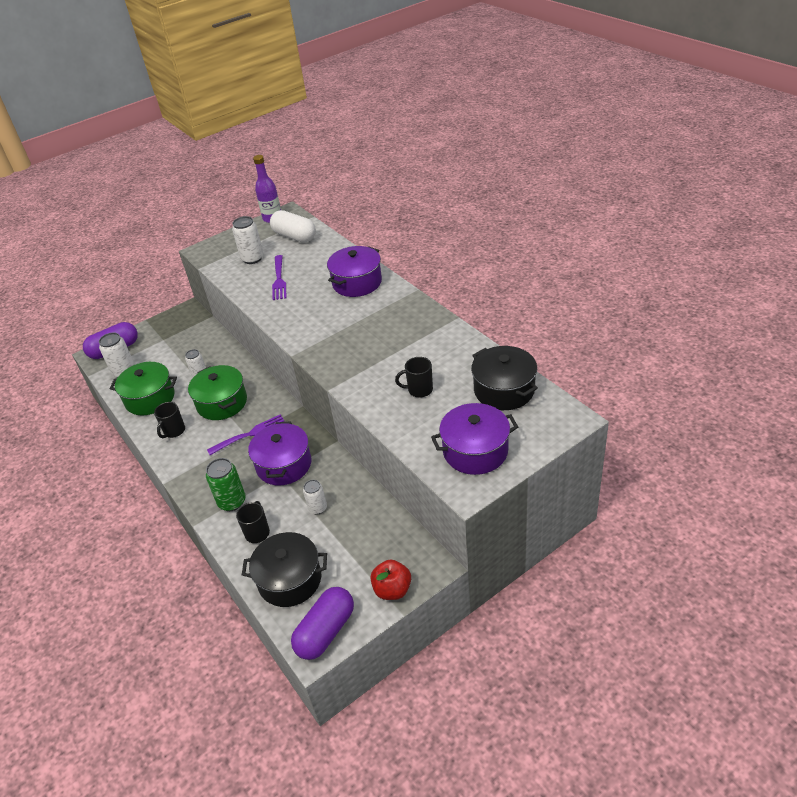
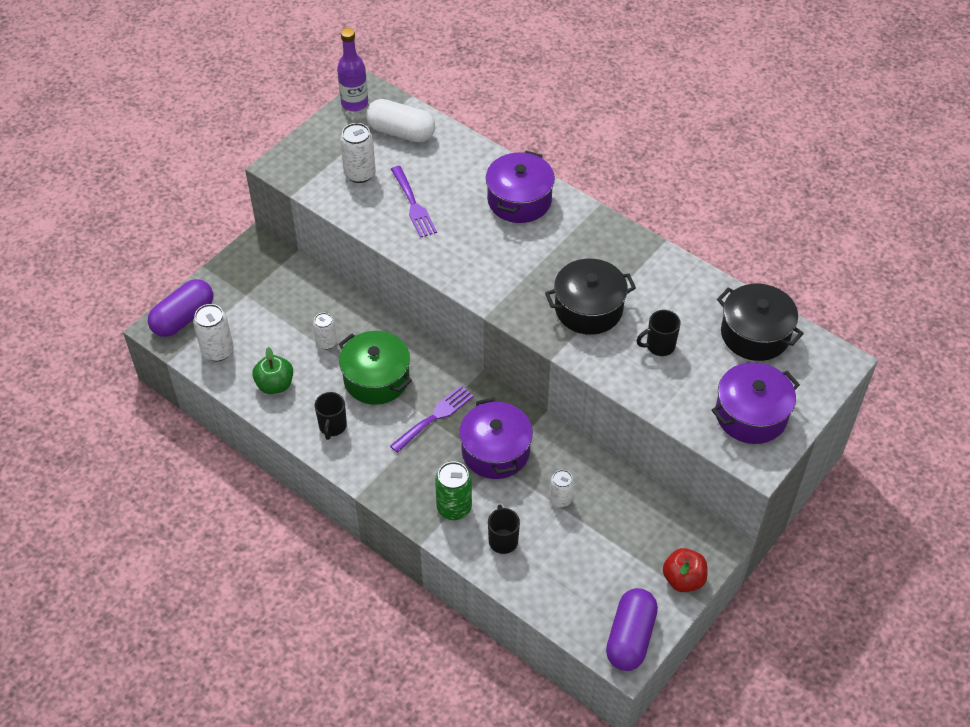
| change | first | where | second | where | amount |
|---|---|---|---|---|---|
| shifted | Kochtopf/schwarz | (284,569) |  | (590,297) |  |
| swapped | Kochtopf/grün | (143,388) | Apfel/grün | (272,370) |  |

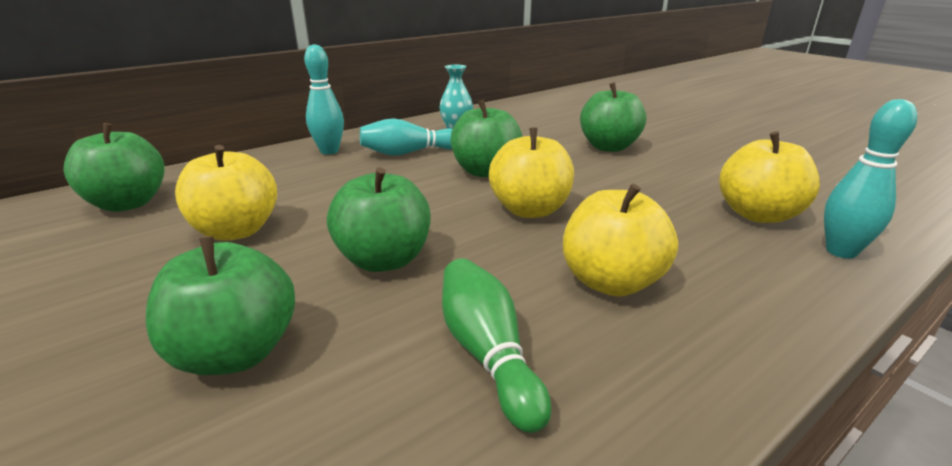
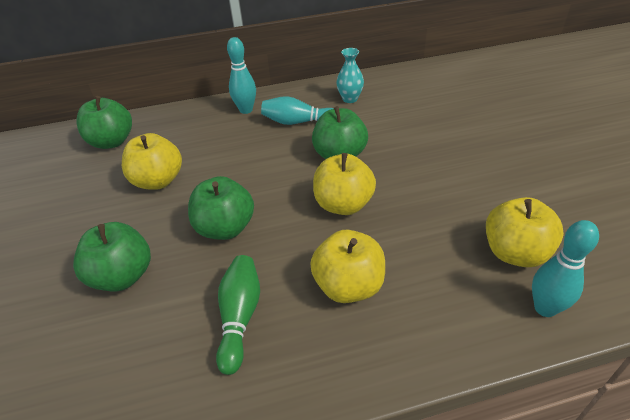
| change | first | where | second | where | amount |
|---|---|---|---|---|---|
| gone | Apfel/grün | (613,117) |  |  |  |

Exercise instructions
Write out each entry exactly as given, omitting any picture.

Answer box
| change | first | where | second | where | amount |
|---|---|---|---|---|---|
| shifted | Kochtopf/schwarz | (284,569) |  | (590,297) |  |
| swapped | Kochtopf/grün | (143,388) | Apfel/grün | (272,370) |  |

| change | first | where | second | where | amount |
|---|---|---|---|---|---|
| gone | Apfel/grün | (613,117) |  |  |  |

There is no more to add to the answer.